§ Information supplied:

+===+

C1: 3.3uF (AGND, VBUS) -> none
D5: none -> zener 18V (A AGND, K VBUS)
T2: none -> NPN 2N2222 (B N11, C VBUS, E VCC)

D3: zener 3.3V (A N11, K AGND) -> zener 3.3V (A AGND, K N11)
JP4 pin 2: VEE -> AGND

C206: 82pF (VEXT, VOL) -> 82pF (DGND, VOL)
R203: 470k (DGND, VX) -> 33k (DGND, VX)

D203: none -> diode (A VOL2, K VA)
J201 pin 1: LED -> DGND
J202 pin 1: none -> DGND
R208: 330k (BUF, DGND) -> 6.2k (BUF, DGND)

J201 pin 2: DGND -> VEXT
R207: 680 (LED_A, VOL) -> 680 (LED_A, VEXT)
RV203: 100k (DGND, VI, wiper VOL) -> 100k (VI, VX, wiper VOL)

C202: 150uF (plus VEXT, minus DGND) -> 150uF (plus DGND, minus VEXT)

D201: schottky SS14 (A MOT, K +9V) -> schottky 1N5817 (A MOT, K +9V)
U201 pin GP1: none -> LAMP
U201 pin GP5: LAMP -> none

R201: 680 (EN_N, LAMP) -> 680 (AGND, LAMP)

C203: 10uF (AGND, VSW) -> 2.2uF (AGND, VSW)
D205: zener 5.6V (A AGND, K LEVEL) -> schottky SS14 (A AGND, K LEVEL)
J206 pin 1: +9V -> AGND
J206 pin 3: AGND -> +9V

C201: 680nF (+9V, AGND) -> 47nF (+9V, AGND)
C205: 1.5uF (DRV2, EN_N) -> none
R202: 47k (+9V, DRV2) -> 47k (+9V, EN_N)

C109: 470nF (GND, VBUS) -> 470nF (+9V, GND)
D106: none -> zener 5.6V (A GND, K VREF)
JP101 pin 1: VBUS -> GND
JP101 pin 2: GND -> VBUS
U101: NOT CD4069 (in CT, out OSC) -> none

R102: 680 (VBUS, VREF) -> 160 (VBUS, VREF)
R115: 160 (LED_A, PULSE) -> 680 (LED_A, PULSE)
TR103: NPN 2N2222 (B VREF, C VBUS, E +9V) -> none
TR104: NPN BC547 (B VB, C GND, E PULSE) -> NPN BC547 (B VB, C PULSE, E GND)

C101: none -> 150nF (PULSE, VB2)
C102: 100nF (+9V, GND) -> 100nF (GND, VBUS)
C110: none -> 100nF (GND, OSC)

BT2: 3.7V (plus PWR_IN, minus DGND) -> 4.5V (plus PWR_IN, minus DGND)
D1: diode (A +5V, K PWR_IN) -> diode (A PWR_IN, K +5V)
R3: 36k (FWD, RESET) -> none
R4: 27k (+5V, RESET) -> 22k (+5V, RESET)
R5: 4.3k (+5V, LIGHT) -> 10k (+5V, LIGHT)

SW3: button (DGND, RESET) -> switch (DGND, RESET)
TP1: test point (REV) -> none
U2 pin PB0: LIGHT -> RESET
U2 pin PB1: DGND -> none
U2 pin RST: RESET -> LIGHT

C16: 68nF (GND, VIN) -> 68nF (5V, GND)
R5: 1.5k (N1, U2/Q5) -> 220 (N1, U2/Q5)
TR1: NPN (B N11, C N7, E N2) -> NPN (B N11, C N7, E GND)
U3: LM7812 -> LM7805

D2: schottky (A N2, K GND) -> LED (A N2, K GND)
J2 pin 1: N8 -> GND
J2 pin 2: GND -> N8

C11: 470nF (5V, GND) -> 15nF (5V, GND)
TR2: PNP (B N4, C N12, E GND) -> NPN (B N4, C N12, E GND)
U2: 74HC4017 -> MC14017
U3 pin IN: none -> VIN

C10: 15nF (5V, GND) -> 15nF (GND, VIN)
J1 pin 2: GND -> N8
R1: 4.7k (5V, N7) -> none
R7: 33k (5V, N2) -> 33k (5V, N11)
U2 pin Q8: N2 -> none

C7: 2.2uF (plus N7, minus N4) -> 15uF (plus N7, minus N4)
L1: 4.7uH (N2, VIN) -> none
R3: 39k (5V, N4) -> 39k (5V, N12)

+===+

§ Assigned task: Using the listing above, pick out each line that contains the word "LAMP", then copy it.

§ Your solution:
U201 pin GP1: none -> LAMP
U201 pin GP5: LAMP -> none
R201: 680 (EN_N, LAMP) -> 680 (AGND, LAMP)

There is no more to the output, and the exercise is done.